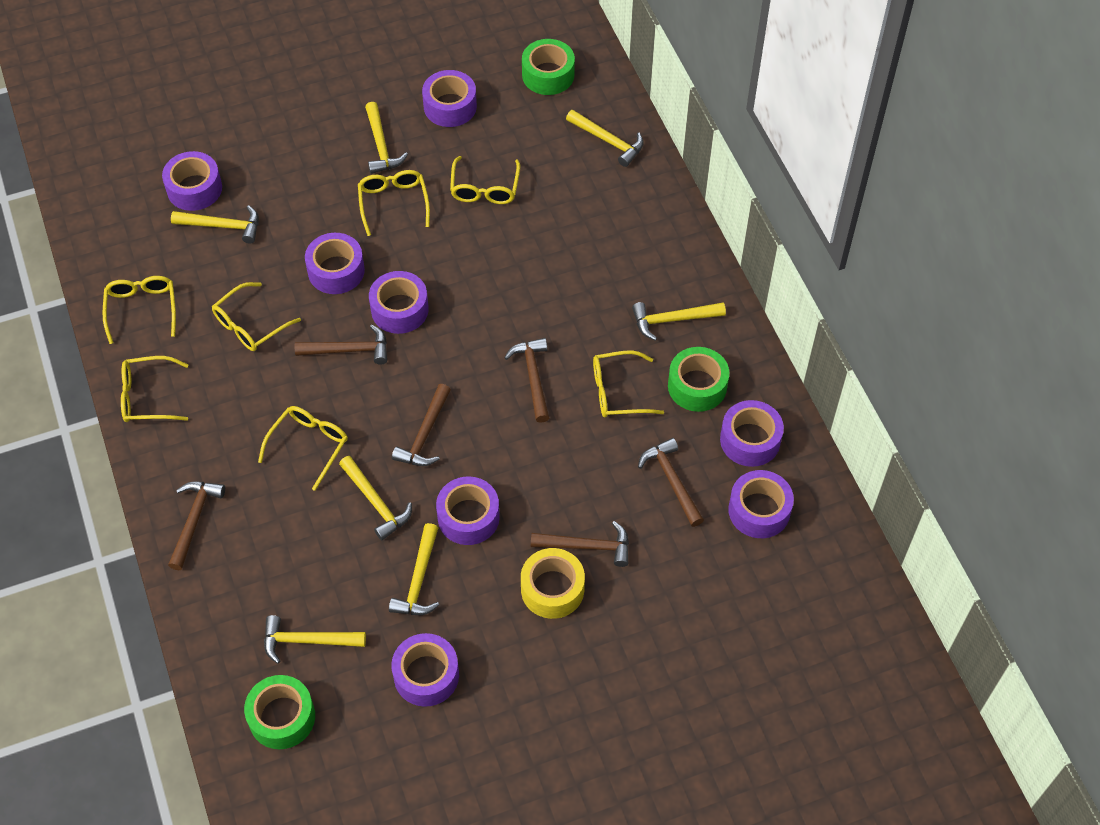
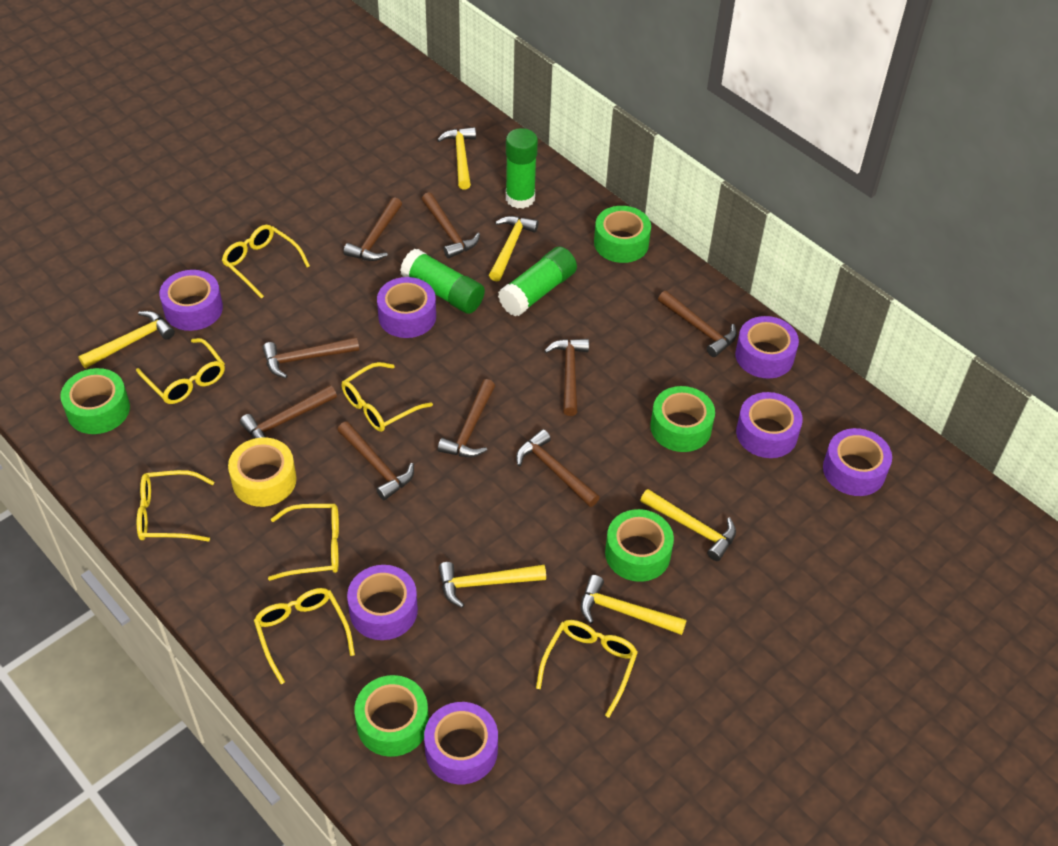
brown hammer: 6 -> 9
green glue stick: 0 -> 3
green tape: 3 -> 5
purple tape: 8 -> 7
yellow hammer: 7 -> 6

WHAT YOU SHOULD DO: The whole listing above must be returned exactly as written, with no pictures carried over.

WORKED SOLUTION:
brown hammer: 6 -> 9
green glue stick: 0 -> 3
green tape: 3 -> 5
purple tape: 8 -> 7
yellow hammer: 7 -> 6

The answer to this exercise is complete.